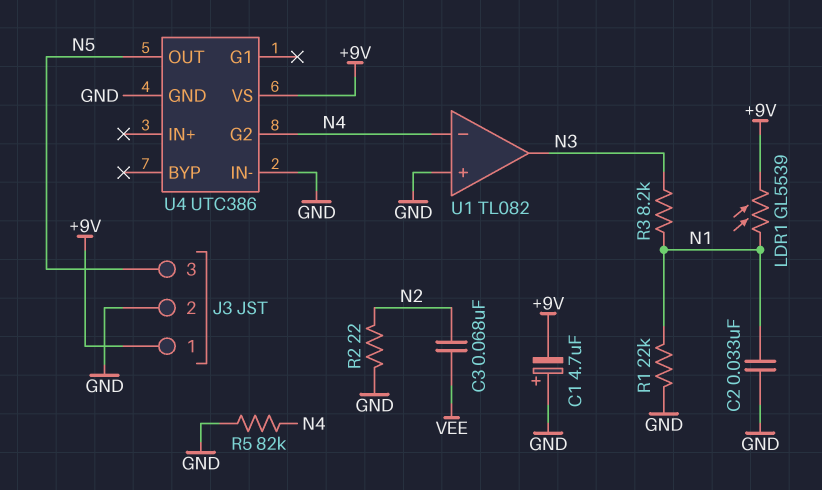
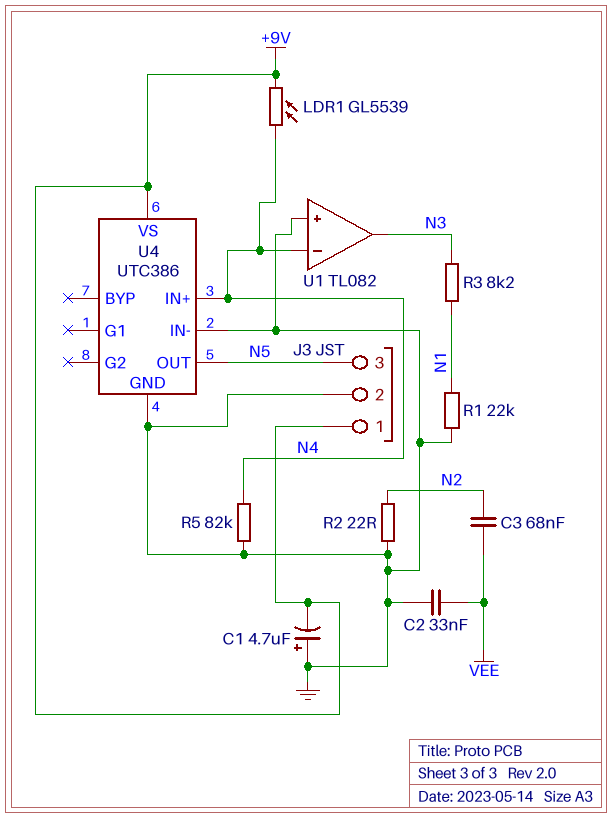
C2: 33nF (GND, N1) -> 33nF (GND, VEE)
LDR1: GL5539 (+9V, N1) -> GL5539 (+9V, N4)
U4 pin G2: N4 -> none
U4 pin IN+: none -> N4

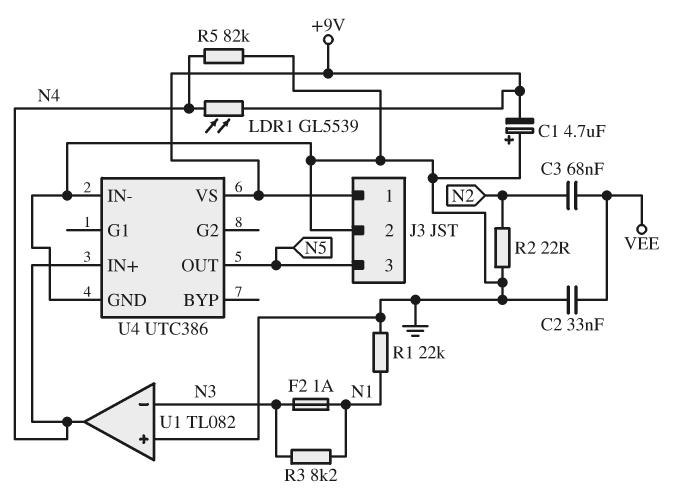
F2: none -> 1A (N1, N3)
U1 pin in-: N4 -> N3
U1 pin out: N3 -> N4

▬▬▬▬▬▬

> [Assignment]: From the material above, give the number of lines that contain the string "none", without any added remark.

> [The answer]: 3